▸ **Exercise material**
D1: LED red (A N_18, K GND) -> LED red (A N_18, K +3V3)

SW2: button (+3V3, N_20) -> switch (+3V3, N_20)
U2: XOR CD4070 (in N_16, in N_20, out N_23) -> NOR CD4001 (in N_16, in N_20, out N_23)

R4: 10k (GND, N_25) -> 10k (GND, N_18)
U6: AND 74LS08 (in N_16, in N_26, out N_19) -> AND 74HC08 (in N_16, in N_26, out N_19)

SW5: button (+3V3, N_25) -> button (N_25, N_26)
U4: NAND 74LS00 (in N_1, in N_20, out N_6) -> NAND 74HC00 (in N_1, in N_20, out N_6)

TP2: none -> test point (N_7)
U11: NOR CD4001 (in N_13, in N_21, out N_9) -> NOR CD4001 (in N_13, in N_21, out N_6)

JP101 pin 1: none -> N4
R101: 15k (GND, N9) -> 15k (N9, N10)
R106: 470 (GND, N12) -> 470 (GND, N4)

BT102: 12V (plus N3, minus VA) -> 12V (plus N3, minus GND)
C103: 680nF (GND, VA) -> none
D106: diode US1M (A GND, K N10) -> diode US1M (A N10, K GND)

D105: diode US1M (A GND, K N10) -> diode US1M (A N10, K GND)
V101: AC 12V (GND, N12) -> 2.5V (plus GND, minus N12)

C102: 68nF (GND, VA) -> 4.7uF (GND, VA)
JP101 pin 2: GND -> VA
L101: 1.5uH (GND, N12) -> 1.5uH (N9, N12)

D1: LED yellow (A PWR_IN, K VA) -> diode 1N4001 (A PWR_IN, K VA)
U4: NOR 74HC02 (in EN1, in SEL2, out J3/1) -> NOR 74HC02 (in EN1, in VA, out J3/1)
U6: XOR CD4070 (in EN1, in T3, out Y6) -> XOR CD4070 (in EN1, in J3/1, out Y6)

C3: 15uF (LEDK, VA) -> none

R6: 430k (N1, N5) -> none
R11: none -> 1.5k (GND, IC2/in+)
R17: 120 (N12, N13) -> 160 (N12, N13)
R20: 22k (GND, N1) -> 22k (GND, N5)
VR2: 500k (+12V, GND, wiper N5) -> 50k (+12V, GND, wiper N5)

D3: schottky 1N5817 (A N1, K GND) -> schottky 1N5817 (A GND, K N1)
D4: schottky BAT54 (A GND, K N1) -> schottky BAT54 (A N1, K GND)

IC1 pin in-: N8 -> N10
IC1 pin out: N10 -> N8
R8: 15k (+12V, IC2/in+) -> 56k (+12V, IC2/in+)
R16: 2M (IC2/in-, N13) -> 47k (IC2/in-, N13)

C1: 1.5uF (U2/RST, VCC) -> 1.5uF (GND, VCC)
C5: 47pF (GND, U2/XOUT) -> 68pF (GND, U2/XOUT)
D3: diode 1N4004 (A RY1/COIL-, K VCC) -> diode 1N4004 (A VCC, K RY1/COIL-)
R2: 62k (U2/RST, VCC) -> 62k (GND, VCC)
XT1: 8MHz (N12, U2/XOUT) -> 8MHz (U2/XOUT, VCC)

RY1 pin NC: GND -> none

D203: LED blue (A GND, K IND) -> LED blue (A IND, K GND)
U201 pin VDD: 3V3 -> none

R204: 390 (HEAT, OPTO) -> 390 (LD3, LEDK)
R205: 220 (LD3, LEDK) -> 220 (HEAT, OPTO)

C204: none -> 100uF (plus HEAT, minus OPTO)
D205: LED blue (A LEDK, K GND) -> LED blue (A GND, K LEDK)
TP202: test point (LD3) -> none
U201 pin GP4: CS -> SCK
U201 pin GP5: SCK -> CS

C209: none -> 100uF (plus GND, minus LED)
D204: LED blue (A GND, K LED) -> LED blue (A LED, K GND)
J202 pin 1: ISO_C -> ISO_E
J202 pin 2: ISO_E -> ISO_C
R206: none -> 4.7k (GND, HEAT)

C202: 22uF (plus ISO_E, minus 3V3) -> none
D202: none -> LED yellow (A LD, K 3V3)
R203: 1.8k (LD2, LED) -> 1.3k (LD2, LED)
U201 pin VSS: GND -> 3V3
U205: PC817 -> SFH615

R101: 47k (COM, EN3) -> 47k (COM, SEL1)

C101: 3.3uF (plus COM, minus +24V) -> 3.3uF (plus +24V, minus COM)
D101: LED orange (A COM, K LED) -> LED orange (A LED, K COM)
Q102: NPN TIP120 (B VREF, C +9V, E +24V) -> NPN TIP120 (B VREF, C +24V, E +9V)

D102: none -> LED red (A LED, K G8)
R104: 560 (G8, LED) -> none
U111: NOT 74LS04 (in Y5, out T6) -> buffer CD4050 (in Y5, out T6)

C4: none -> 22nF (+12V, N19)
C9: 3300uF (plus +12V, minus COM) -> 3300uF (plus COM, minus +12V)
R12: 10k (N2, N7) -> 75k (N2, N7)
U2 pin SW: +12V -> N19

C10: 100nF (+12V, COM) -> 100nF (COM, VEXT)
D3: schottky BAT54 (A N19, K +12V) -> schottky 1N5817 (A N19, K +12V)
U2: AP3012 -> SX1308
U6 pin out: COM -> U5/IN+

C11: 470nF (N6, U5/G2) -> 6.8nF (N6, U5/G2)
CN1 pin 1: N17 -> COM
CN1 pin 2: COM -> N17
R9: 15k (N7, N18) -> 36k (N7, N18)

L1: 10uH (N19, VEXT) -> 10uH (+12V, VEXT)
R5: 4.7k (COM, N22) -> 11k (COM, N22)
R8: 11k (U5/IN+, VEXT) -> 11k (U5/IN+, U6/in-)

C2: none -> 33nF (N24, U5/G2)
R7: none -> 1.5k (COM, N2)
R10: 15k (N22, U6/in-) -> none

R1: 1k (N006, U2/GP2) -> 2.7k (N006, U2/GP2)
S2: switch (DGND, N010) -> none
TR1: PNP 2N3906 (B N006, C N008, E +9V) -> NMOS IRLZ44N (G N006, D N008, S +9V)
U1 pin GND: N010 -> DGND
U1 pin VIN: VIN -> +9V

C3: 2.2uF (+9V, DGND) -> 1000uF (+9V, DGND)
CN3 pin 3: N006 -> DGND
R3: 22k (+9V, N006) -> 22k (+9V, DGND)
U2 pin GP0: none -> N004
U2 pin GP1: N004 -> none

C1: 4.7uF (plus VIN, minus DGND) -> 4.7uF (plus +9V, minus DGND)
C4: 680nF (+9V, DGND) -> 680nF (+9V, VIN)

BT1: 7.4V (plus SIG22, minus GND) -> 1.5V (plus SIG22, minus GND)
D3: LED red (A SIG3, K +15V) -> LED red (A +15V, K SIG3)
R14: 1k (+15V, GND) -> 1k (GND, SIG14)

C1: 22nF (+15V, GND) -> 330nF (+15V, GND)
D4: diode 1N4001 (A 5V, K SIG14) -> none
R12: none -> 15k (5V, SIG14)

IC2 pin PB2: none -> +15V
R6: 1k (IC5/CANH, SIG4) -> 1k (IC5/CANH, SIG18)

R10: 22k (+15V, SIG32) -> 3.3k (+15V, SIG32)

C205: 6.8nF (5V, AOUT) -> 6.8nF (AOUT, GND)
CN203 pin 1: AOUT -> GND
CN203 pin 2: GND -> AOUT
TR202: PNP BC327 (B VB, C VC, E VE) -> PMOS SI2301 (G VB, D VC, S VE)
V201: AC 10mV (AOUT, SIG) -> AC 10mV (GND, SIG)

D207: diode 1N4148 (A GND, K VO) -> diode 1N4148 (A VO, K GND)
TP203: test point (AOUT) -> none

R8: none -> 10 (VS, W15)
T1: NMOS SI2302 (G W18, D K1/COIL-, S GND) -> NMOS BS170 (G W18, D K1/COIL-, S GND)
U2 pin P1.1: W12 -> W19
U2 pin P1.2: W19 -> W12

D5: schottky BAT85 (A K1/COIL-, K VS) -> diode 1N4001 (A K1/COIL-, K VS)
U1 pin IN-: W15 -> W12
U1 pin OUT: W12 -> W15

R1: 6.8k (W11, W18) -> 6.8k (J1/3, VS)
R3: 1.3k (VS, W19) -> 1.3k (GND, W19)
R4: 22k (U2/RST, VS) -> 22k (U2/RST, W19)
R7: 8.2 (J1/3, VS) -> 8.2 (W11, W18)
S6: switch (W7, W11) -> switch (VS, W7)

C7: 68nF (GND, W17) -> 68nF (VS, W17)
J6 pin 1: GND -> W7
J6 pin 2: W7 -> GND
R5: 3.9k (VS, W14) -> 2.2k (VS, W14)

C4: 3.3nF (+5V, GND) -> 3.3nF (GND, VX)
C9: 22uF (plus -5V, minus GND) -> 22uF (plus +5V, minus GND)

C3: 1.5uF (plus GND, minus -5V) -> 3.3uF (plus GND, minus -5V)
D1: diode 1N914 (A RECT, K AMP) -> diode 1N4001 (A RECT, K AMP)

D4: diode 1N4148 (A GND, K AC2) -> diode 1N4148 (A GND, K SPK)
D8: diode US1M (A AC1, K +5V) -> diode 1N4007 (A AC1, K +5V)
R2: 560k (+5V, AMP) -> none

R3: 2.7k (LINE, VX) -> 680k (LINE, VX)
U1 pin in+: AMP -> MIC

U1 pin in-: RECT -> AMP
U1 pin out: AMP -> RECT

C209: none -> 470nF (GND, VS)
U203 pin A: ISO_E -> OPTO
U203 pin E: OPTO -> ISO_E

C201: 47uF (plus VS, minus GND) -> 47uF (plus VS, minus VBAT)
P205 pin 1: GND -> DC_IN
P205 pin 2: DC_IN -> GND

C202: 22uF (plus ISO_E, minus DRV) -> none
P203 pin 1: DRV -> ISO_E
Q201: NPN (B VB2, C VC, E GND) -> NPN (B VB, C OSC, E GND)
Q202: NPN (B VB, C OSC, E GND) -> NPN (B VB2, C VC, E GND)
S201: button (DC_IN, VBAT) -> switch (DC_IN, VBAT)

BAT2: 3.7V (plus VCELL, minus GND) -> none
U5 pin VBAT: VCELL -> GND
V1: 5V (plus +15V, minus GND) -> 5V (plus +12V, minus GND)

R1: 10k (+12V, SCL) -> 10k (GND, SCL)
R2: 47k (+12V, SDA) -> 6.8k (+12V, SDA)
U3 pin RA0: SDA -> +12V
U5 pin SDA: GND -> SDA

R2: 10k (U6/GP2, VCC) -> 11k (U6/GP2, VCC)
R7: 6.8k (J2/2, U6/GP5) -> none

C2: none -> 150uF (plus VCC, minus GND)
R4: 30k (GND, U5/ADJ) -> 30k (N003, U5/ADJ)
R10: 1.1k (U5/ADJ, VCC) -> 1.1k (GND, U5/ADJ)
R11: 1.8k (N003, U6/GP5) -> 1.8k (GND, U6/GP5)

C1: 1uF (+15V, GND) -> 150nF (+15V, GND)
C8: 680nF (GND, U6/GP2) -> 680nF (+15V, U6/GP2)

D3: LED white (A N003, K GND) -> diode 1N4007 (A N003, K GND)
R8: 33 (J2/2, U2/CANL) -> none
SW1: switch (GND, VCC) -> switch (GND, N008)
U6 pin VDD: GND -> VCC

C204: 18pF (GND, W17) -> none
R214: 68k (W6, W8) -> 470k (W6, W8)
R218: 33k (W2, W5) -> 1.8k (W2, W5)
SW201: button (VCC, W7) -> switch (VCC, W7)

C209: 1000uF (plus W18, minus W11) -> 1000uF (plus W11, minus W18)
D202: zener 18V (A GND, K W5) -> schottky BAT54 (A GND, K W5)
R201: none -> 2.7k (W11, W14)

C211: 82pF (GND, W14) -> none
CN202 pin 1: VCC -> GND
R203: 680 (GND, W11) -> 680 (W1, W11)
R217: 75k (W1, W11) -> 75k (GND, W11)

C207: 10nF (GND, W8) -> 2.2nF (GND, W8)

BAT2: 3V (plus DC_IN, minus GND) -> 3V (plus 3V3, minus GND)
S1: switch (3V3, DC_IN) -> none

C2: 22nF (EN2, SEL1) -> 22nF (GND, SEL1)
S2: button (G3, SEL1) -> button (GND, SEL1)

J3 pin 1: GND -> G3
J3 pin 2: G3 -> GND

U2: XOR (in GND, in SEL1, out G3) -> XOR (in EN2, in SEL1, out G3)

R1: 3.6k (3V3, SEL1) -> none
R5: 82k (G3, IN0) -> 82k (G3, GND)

▸ **Task brief**
Working from the listing above, pick out every line that has "test" and copy it.

▸ **Finished task**
TP2: none -> test point (N_7)
TP202: test point (LD3) -> none
TP203: test point (AOUT) -> none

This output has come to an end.